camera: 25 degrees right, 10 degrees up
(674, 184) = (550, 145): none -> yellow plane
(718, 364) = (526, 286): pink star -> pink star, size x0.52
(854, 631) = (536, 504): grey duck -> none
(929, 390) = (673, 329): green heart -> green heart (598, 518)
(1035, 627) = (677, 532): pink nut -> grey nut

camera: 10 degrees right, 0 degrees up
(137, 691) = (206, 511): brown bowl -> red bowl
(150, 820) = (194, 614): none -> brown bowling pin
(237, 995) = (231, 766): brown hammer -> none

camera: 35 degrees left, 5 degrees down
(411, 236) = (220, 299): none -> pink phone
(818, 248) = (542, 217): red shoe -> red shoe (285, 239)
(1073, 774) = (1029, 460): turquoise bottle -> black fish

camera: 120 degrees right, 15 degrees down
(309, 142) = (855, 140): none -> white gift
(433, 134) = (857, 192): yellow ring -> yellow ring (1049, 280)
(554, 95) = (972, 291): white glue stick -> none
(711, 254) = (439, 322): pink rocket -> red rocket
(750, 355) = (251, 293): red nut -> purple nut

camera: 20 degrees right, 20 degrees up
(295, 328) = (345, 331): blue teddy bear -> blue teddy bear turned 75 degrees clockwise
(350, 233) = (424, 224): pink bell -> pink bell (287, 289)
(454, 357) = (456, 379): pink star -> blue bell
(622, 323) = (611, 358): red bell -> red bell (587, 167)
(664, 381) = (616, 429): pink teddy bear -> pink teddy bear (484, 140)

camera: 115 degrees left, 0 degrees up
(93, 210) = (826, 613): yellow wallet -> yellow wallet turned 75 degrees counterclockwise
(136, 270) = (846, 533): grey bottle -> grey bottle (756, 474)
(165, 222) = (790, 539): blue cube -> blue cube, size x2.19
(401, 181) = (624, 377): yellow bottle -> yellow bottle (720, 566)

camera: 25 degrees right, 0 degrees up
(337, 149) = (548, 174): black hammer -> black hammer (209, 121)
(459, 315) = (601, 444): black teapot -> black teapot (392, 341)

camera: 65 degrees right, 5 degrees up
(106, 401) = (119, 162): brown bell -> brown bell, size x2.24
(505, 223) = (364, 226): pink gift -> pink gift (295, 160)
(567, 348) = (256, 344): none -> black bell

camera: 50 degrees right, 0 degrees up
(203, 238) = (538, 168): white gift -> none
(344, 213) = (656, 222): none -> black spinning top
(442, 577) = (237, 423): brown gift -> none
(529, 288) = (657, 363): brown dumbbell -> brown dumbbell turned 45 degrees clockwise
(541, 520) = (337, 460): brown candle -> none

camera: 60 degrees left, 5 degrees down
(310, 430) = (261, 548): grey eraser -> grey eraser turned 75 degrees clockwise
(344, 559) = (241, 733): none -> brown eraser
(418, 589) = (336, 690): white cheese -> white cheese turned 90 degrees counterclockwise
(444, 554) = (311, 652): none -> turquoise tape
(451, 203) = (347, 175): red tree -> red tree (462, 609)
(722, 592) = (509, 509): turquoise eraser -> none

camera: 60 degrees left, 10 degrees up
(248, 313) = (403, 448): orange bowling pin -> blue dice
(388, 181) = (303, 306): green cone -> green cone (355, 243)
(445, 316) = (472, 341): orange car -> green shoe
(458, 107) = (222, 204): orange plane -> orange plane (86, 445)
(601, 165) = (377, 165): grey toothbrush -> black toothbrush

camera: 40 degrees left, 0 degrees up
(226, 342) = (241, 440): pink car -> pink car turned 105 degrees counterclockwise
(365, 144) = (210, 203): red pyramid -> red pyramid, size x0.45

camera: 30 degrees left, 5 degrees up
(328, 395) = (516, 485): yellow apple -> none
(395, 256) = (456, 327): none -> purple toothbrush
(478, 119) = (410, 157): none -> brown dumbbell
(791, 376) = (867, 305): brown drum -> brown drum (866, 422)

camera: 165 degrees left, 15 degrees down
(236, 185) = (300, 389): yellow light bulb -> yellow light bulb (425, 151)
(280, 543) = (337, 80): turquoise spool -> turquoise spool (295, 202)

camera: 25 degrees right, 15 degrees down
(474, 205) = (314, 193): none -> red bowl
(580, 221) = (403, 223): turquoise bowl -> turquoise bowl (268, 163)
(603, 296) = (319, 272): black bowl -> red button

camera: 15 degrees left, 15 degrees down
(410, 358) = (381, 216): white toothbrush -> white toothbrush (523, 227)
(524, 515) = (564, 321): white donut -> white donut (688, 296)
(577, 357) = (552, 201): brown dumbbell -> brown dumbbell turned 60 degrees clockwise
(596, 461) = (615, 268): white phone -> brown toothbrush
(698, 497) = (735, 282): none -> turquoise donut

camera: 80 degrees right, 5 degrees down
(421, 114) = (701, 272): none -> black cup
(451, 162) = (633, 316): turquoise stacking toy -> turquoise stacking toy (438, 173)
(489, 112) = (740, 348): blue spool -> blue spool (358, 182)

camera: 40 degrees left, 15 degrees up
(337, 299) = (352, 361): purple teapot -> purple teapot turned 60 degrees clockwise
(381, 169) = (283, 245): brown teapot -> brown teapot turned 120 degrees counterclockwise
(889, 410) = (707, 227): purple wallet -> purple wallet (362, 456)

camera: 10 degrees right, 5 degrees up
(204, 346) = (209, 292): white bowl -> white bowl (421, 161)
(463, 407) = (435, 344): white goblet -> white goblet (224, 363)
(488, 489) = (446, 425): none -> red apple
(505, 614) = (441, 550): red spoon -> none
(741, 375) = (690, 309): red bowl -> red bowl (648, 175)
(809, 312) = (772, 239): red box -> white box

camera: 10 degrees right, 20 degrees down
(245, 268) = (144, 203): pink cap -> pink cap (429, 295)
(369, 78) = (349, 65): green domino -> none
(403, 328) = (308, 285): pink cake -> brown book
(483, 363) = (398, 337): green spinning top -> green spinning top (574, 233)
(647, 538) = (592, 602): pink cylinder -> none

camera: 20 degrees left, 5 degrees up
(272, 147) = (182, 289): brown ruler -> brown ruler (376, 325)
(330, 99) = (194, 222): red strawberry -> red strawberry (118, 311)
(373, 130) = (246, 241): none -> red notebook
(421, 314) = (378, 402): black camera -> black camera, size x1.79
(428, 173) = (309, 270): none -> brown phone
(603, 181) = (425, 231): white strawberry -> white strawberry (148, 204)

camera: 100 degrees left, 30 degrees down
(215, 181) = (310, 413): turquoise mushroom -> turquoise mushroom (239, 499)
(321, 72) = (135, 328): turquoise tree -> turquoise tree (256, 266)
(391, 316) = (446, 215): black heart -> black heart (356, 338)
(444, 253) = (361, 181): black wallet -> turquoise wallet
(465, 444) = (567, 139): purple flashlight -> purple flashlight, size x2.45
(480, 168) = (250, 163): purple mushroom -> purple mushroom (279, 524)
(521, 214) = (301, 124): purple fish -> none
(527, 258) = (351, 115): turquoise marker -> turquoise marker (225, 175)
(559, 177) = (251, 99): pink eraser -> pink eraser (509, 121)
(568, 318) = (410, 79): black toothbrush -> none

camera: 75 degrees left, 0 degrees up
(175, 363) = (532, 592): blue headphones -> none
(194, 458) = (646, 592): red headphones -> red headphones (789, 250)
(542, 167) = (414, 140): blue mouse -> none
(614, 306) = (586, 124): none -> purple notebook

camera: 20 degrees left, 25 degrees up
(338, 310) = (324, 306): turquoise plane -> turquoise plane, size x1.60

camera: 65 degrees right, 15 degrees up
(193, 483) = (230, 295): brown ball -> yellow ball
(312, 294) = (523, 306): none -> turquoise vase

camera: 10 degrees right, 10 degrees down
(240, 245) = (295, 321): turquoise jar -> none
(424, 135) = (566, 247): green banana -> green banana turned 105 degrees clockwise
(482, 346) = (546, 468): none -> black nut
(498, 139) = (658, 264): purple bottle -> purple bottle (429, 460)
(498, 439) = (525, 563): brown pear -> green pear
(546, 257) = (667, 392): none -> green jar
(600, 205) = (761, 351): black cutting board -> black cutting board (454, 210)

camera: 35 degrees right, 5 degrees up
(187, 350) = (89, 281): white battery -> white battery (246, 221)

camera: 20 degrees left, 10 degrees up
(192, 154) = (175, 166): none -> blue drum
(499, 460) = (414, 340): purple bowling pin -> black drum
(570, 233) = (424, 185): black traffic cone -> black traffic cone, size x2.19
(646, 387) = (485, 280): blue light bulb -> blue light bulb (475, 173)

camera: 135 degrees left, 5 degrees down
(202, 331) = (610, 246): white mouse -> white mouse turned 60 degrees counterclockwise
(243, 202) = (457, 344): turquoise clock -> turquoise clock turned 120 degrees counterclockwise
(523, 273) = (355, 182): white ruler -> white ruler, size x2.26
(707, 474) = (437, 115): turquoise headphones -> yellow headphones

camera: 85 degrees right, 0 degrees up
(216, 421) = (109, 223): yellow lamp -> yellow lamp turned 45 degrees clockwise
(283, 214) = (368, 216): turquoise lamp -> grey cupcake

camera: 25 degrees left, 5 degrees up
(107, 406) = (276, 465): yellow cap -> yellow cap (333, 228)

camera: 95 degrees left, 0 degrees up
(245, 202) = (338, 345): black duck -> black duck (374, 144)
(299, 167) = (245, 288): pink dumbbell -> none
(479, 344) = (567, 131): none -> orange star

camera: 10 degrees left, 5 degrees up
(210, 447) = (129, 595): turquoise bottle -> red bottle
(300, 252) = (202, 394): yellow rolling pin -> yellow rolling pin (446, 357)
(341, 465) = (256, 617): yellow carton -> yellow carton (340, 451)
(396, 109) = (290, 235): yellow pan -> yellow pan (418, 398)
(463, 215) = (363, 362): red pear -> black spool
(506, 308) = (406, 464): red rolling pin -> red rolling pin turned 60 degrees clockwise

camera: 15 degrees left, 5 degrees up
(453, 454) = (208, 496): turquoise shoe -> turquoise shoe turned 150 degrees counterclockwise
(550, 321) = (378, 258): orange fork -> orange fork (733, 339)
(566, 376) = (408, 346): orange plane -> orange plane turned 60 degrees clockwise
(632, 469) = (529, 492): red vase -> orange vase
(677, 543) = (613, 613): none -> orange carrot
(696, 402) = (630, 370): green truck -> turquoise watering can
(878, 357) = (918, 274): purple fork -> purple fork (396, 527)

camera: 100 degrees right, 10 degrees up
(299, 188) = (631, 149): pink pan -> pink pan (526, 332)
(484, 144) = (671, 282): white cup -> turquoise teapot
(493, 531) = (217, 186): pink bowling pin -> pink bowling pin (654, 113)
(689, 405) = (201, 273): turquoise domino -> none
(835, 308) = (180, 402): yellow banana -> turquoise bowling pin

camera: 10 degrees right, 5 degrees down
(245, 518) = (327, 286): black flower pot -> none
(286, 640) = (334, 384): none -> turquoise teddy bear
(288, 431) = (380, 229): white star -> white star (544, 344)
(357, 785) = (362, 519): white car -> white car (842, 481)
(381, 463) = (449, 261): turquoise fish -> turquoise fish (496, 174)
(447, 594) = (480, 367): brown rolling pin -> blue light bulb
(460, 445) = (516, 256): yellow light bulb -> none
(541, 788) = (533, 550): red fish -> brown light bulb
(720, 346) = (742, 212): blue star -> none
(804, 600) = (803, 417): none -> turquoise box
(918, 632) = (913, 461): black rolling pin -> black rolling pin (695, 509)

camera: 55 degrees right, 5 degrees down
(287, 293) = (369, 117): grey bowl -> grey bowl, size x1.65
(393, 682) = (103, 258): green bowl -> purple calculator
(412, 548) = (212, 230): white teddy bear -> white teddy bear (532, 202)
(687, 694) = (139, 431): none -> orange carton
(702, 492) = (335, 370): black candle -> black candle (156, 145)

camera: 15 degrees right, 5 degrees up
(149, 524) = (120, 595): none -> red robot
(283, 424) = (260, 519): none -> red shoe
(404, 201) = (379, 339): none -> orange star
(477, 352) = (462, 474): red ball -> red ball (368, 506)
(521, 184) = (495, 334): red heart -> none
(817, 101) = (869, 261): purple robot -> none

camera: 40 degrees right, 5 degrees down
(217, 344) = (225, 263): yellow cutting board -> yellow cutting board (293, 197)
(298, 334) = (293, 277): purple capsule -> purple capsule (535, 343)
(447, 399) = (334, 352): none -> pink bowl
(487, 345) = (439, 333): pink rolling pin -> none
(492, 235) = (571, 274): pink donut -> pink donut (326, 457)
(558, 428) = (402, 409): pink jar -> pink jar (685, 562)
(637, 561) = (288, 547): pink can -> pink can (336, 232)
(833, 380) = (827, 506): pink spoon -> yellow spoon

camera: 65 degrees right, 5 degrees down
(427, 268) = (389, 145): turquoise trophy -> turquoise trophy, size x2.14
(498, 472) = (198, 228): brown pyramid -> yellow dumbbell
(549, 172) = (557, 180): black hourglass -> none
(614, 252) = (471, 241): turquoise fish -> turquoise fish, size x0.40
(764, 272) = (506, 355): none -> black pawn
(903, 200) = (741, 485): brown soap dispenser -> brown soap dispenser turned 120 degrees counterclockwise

# # # # # # #

▸ **Task goal**
From the material above, copy exactly the lines between the line holding "(344, 559) = (241, 733): none -> brown eraser" and the line holding "(421, 114) = (701, 272): none -> black cup", inclusive, and only those.

▸ **Result of this task**
(344, 559) = (241, 733): none -> brown eraser
(418, 589) = (336, 690): white cheese -> white cheese turned 90 degrees counterclockwise
(444, 554) = (311, 652): none -> turquoise tape
(451, 203) = (347, 175): red tree -> red tree (462, 609)
(722, 592) = (509, 509): turquoise eraser -> none

camera: 60 degrees left, 10 degrees up
(248, 313) = (403, 448): orange bowling pin -> blue dice
(388, 181) = (303, 306): green cone -> green cone (355, 243)
(445, 316) = (472, 341): orange car -> green shoe
(458, 107) = (222, 204): orange plane -> orange plane (86, 445)
(601, 165) = (377, 165): grey toothbrush -> black toothbrush

camera: 40 degrees left, 0 degrees up
(226, 342) = (241, 440): pink car -> pink car turned 105 degrees counterclockwise
(365, 144) = (210, 203): red pyramid -> red pyramid, size x0.45

camera: 30 degrees left, 5 degrees up
(328, 395) = (516, 485): yellow apple -> none
(395, 256) = (456, 327): none -> purple toothbrush
(478, 119) = (410, 157): none -> brown dumbbell
(791, 376) = (867, 305): brown drum -> brown drum (866, 422)

camera: 165 degrees left, 15 degrees down
(236, 185) = (300, 389): yellow light bulb -> yellow light bulb (425, 151)
(280, 543) = (337, 80): turquoise spool -> turquoise spool (295, 202)

camera: 25 degrees right, 15 degrees down
(474, 205) = (314, 193): none -> red bowl
(580, 221) = (403, 223): turquoise bowl -> turquoise bowl (268, 163)
(603, 296) = (319, 272): black bowl -> red button

camera: 15 degrees left, 15 degrees down
(410, 358) = (381, 216): white toothbrush -> white toothbrush (523, 227)
(524, 515) = (564, 321): white donut -> white donut (688, 296)
(577, 357) = (552, 201): brown dumbbell -> brown dumbbell turned 60 degrees clockwise
(596, 461) = (615, 268): white phone -> brown toothbrush
(698, 497) = (735, 282): none -> turquoise donut

camera: 80 degrees right, 5 degrees down
(421, 114) = (701, 272): none -> black cup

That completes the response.